-- LISTING start --
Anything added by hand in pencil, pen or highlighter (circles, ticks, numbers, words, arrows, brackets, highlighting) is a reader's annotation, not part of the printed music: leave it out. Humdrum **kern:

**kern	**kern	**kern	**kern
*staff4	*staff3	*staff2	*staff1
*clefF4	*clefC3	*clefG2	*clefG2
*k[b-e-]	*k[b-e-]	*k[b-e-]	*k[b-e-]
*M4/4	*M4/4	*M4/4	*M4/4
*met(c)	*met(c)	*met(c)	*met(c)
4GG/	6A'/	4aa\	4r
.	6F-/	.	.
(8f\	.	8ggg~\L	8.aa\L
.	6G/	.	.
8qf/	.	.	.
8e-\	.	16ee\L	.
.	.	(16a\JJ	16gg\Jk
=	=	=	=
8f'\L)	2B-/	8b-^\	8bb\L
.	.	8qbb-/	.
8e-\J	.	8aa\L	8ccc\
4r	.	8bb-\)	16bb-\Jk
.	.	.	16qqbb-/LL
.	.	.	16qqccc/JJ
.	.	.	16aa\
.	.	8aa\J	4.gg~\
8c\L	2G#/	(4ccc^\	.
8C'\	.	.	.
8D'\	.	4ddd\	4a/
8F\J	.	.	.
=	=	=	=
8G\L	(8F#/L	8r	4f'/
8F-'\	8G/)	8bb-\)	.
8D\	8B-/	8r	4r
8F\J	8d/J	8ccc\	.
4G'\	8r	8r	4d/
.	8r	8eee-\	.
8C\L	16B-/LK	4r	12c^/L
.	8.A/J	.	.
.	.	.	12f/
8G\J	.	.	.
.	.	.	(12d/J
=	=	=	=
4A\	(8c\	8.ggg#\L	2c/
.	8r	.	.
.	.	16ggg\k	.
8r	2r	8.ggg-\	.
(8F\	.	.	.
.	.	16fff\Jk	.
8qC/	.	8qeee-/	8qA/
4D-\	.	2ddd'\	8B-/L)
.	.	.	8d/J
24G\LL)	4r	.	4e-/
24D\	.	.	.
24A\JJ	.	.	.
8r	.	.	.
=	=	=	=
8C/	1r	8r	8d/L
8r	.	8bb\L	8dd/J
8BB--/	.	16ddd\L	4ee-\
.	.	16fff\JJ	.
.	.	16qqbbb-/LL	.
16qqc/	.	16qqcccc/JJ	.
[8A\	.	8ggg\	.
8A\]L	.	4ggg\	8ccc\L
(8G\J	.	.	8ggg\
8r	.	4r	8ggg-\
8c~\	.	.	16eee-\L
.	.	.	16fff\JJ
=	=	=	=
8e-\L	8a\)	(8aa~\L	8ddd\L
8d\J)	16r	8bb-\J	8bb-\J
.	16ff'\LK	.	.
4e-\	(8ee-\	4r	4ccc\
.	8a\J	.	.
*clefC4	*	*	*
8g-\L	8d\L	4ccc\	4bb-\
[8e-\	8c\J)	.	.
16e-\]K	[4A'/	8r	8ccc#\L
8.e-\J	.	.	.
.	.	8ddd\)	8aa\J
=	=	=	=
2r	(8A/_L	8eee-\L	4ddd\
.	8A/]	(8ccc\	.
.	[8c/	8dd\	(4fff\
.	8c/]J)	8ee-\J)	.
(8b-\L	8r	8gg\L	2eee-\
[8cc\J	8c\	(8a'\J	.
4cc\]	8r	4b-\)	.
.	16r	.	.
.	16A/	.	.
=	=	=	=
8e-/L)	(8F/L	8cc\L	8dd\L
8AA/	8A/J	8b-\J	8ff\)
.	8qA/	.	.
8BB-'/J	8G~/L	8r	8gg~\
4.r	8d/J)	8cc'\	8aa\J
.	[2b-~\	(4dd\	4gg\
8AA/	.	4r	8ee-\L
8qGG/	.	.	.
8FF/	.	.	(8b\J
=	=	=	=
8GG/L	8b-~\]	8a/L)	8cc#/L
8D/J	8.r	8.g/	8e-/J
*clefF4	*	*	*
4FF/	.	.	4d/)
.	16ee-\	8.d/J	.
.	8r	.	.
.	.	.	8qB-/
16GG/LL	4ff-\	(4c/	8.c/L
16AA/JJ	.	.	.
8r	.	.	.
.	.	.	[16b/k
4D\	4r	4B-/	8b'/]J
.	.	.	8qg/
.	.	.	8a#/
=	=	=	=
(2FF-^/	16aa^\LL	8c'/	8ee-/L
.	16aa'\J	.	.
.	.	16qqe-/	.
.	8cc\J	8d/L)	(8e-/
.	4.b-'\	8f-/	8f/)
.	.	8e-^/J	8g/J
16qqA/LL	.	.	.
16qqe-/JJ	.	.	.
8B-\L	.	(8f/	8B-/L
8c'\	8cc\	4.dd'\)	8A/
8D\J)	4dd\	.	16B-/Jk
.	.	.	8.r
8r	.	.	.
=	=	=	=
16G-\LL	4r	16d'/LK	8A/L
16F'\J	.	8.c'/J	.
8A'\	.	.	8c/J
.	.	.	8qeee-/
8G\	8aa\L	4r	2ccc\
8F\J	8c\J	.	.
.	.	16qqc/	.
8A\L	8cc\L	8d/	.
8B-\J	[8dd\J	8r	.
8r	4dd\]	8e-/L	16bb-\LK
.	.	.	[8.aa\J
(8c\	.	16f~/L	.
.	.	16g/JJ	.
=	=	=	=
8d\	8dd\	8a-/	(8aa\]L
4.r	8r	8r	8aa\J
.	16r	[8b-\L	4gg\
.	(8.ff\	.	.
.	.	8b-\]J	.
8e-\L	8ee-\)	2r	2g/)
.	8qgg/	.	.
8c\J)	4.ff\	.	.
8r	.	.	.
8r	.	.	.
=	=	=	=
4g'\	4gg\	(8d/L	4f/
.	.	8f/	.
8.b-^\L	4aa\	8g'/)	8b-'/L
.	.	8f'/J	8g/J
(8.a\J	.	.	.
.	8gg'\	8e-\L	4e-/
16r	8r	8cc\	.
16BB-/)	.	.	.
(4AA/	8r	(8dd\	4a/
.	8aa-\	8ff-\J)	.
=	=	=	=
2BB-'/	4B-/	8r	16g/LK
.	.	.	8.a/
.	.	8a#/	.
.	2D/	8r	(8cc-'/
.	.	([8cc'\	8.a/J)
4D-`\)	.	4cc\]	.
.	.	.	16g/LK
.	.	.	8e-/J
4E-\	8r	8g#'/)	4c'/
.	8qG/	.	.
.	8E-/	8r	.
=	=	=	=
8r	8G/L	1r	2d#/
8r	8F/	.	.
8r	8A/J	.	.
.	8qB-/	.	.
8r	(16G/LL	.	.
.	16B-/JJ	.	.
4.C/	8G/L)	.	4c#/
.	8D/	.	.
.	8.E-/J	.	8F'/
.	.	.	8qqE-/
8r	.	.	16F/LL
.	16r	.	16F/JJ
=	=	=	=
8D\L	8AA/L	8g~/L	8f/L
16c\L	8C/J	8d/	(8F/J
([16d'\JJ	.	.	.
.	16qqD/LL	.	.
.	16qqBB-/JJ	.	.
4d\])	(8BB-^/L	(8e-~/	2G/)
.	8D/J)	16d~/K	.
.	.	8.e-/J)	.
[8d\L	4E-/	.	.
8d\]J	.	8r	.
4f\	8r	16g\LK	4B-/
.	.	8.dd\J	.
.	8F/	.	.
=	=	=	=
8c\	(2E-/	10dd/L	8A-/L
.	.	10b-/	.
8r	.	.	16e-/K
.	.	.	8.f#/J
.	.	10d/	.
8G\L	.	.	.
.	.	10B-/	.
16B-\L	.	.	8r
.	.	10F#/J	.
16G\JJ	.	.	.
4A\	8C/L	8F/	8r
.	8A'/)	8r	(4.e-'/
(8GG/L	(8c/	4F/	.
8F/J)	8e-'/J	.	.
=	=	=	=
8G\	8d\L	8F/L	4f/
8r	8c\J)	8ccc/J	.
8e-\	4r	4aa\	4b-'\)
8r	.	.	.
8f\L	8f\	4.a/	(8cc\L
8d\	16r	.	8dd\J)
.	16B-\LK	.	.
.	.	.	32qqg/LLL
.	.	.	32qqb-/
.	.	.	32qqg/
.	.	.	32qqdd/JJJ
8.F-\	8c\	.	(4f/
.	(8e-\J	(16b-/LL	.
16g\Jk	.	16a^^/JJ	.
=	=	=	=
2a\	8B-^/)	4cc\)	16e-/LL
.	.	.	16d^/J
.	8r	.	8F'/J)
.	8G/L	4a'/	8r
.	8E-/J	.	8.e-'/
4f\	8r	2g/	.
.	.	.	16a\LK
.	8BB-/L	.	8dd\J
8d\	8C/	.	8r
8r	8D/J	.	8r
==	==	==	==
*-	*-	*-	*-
-- LISTING end --
TASK STATEMENT: How many lines in the rows above contain the string "kern", matching case exactly? Count them and reply with the number only.

RESPONSE TO THE TASK: 2